> Input
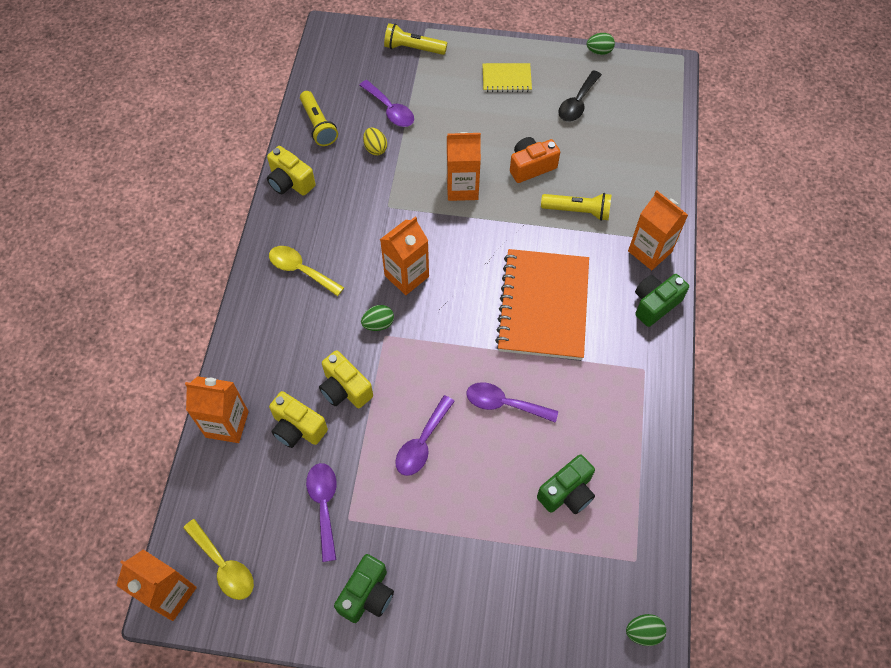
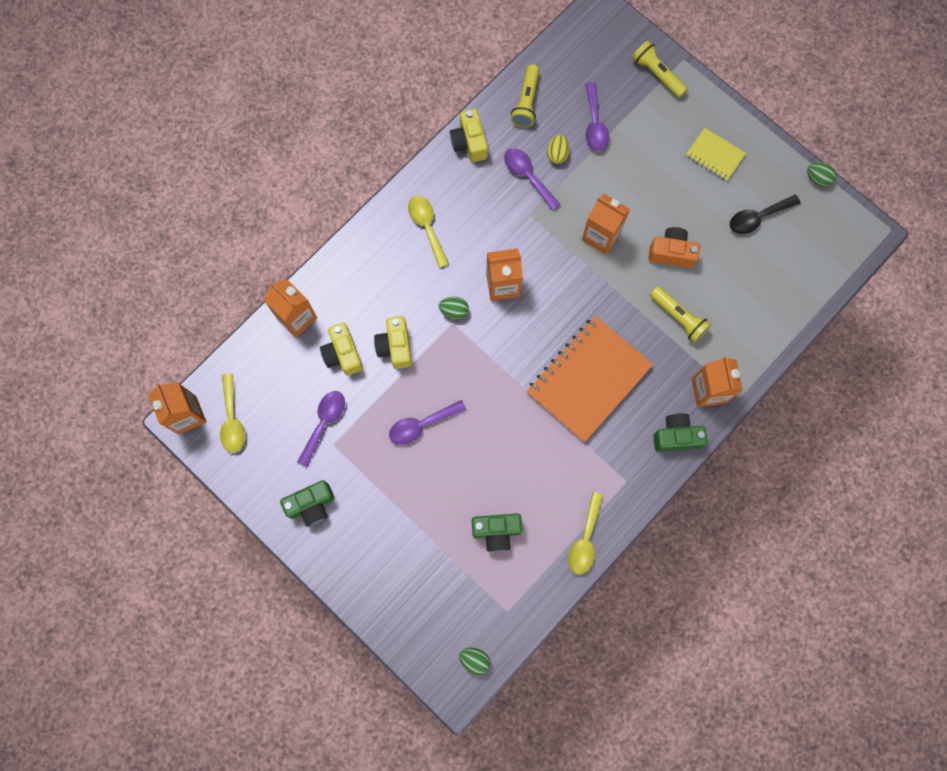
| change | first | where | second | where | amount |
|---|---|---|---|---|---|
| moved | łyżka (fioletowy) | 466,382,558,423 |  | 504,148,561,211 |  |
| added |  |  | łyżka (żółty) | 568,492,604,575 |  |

--

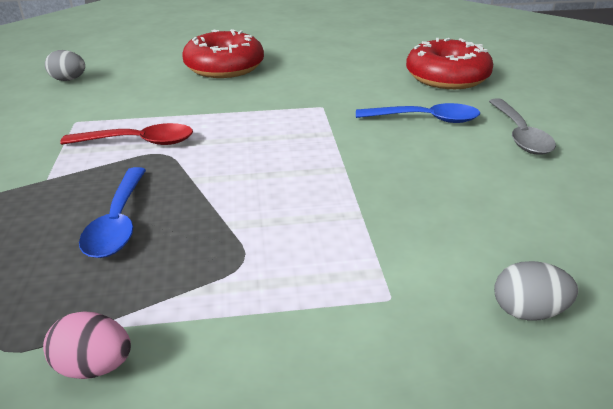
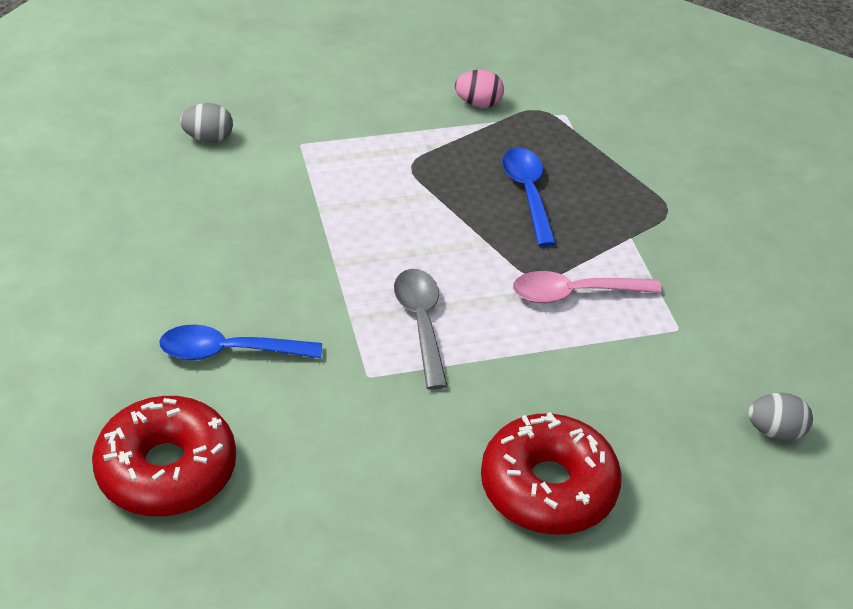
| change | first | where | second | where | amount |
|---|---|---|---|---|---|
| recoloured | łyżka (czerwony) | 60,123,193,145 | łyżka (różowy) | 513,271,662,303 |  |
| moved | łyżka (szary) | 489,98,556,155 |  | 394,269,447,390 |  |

> Exercise requirements
Extract from the listing above the lines between the line containing "łyżka (fioletowy) |" and the line containing "łyżka (żółty) |", keeping both of those lines. Output nothing else.

> Exercise answer
| moved | łyżka (fioletowy) | 466,382,558,423 |  | 504,148,561,211 |  |
| added |  |  | łyżka (żółty) | 568,492,604,575 |  |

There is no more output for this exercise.